Data to examine Start Marker
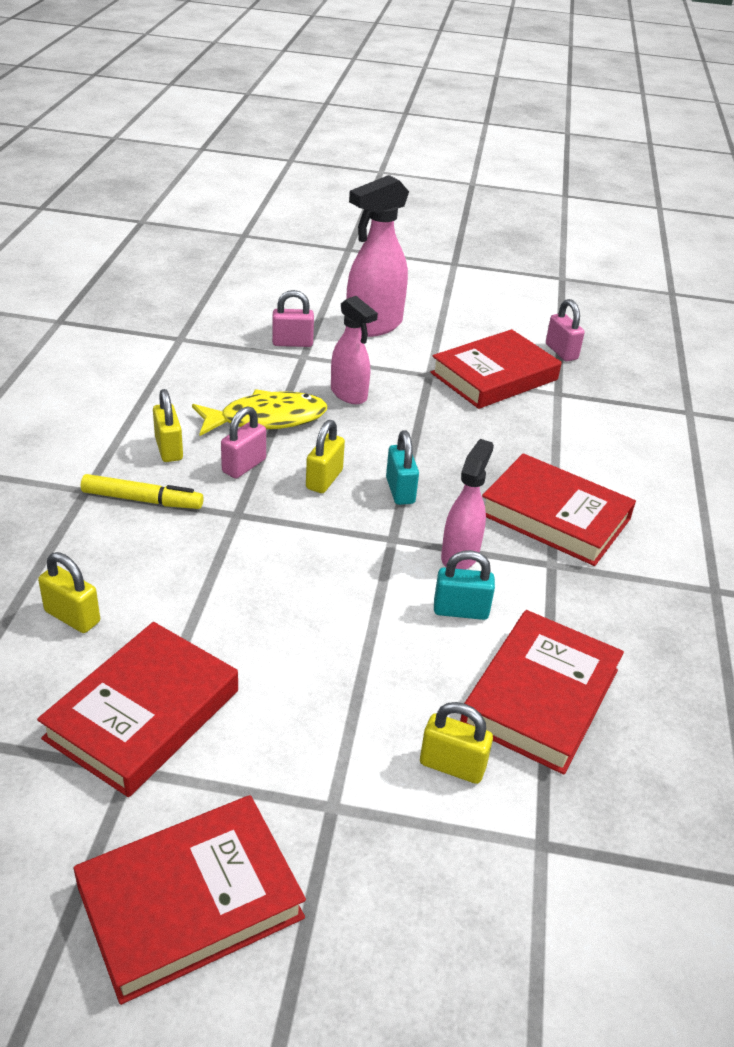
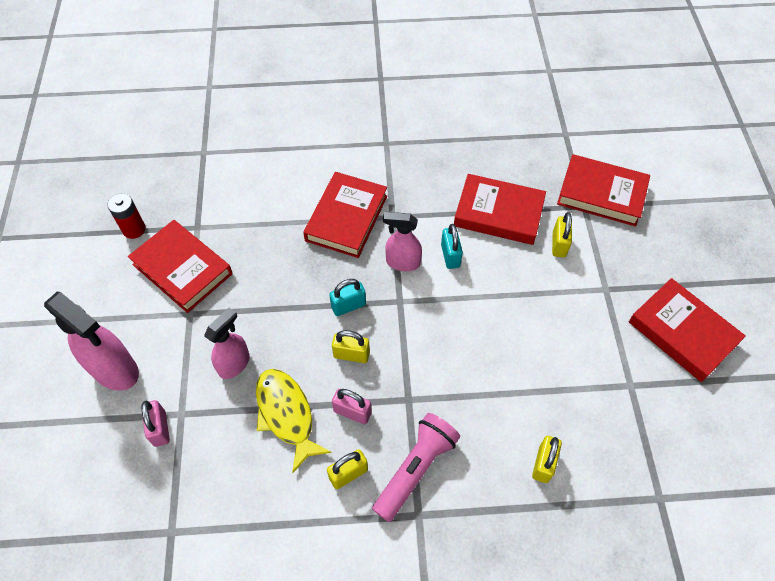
camera: 100 degrees left, 20 degrees up
(141, 500) = (415, 469): yellow marker -> pink flashlight
(143, 714) = (595, 393): red book -> red book (601, 194)
(561, 352) = (134, 229): pink padlock -> red battery

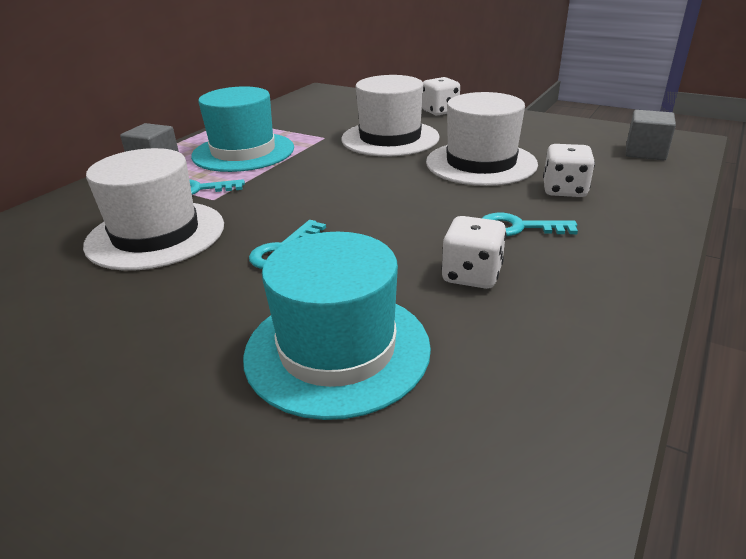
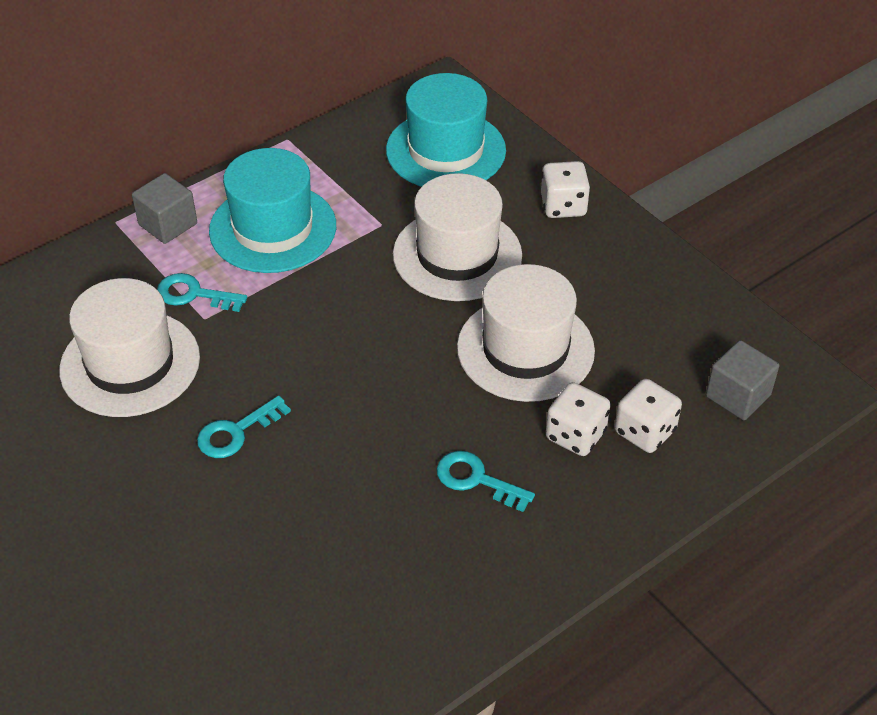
camera: 20 degrees right, 15 degrees up
(337, 350) = (220, 575): turquoise hat -> turquoise hat (446, 150)
(471, 275) = (382, 531): white dice -> white dice (644, 431)

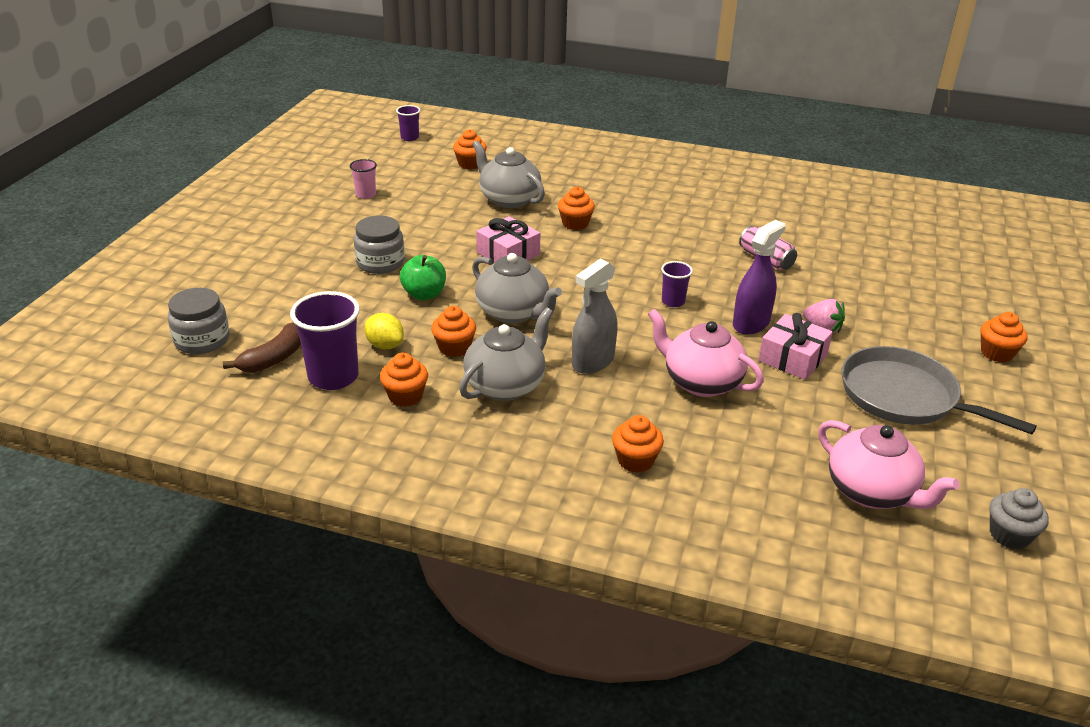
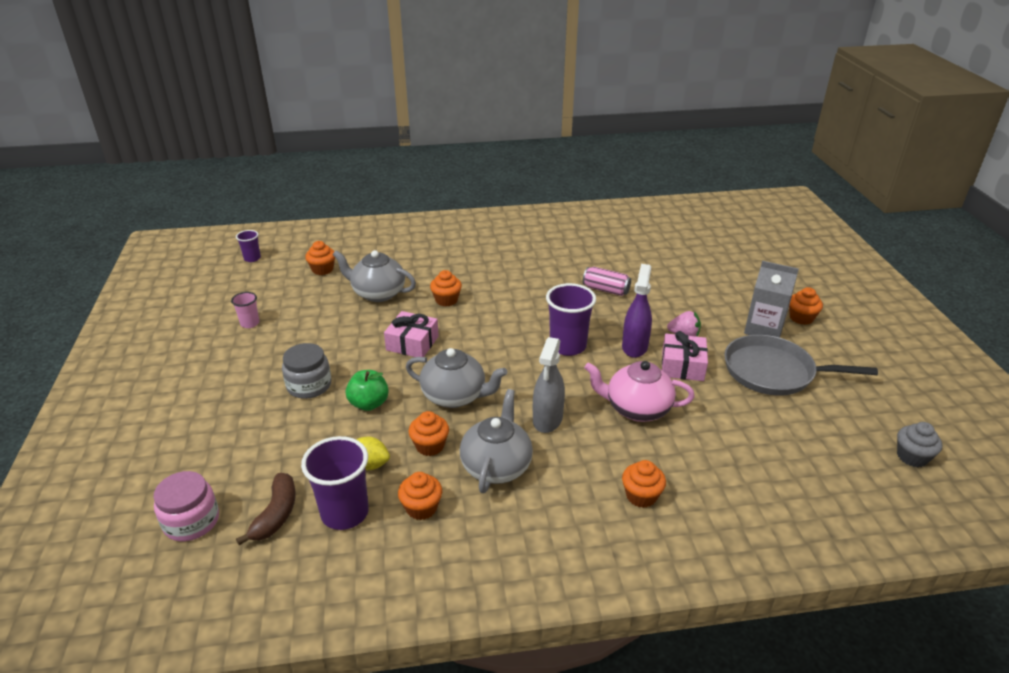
camera: 25 degrees left, 0 degrees up
(202, 340) = (191, 521): grey jar -> pink jar
(673, 301) = (567, 346): purple cup -> purple cup, size x1.89
(872, 492) = (811, 457): pink teapot -> none
(933, 351) = (763, 329): none -> grey carton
Data to examine End Marker
== What needs to be done ==
After finding the line that contains "(673, 301) = (567, 346): purple" in the records above, copy that line and each one after it exactly, through the final line.

== Solution for this exercise ==
(673, 301) = (567, 346): purple cup -> purple cup, size x1.89
(872, 492) = (811, 457): pink teapot -> none
(933, 351) = (763, 329): none -> grey carton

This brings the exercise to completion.